> [Task description] First find the line with "camera: 40 degrees left, 10 degrees down" in the entries below, then set down exactly every line through the line with "none -> red nut [773,289,824,326]", that line included.

> [Material shown]
▽
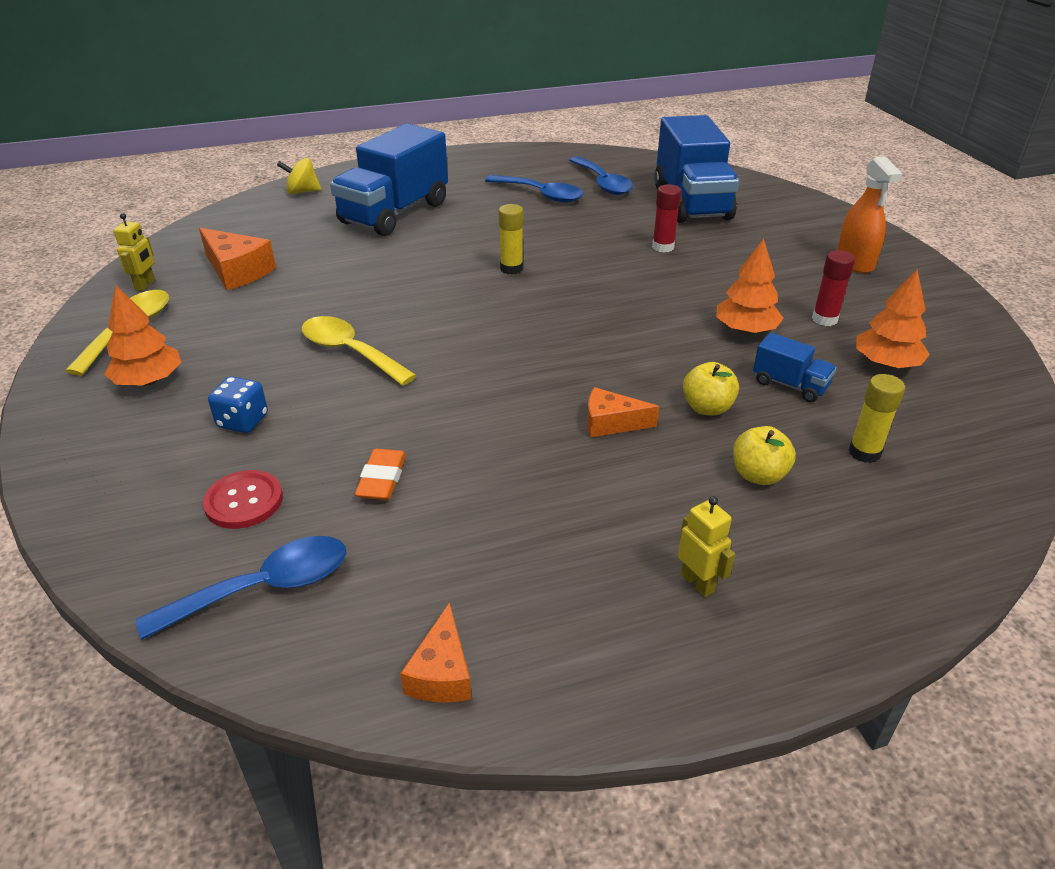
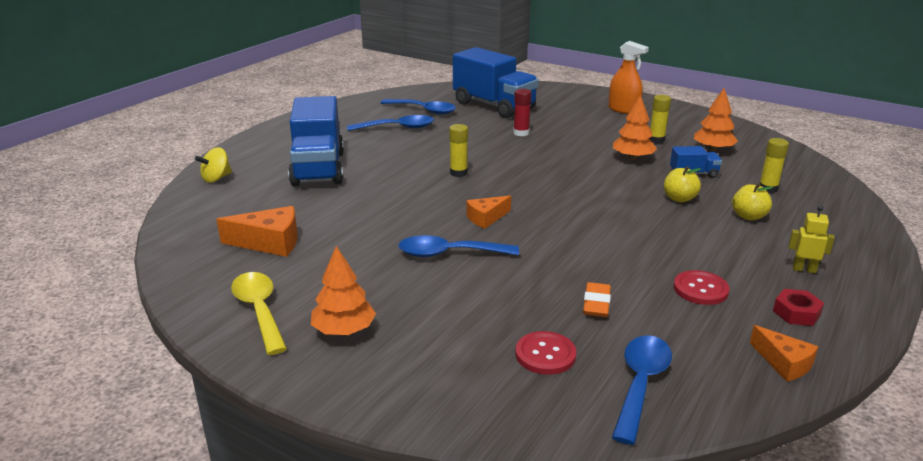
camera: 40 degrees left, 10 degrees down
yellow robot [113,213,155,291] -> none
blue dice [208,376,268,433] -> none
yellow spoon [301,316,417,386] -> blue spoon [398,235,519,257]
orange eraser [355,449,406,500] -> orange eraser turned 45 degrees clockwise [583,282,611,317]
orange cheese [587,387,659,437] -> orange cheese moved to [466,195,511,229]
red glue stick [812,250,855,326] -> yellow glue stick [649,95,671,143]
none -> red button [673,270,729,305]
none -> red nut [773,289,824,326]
△
▽
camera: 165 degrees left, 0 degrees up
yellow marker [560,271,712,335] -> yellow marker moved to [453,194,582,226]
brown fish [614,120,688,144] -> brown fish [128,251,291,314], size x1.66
△
▽
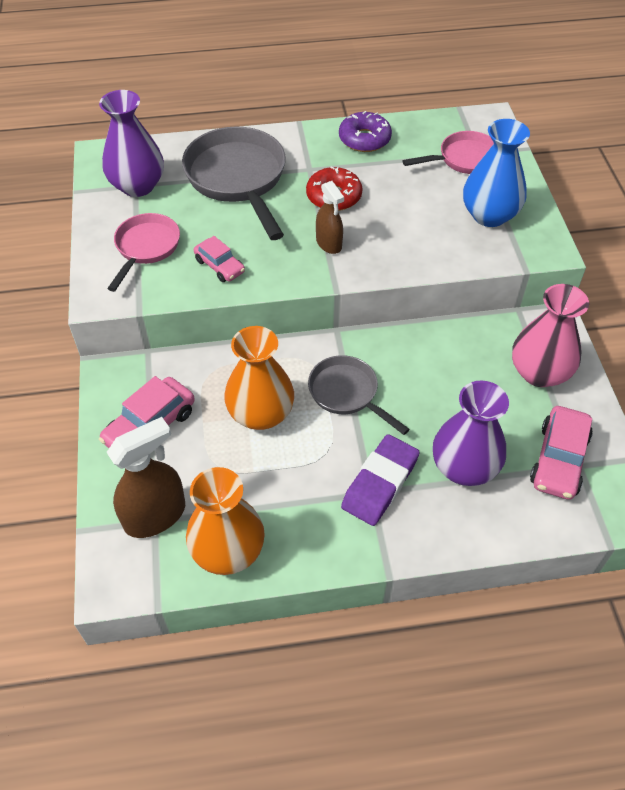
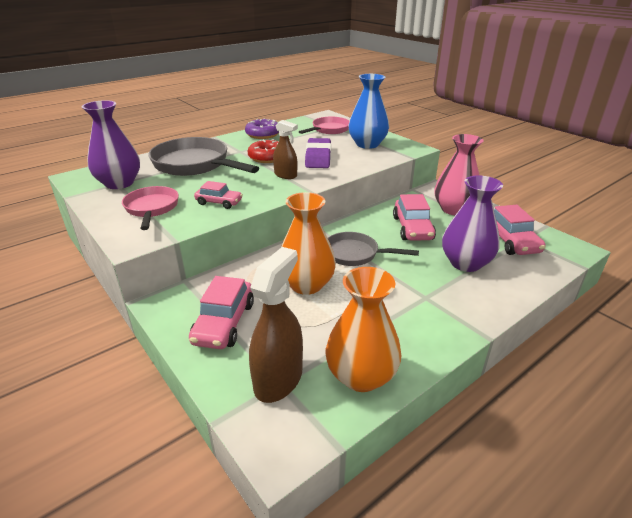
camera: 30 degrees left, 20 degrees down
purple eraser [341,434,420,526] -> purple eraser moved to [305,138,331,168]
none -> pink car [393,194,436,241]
△
> [Output for this exercise]
camera: 40 degrees left, 10 degrees down
yellow robot [113,213,155,291] -> none
blue dice [208,376,268,433] -> none
yellow spoon [301,316,417,386] -> blue spoon [398,235,519,257]
orange eraser [355,449,406,500] -> orange eraser turned 45 degrees clockwise [583,282,611,317]
orange cheese [587,387,659,437] -> orange cheese moved to [466,195,511,229]
red glue stick [812,250,855,326] -> yellow glue stick [649,95,671,143]
none -> red button [673,270,729,305]
none -> red nut [773,289,824,326]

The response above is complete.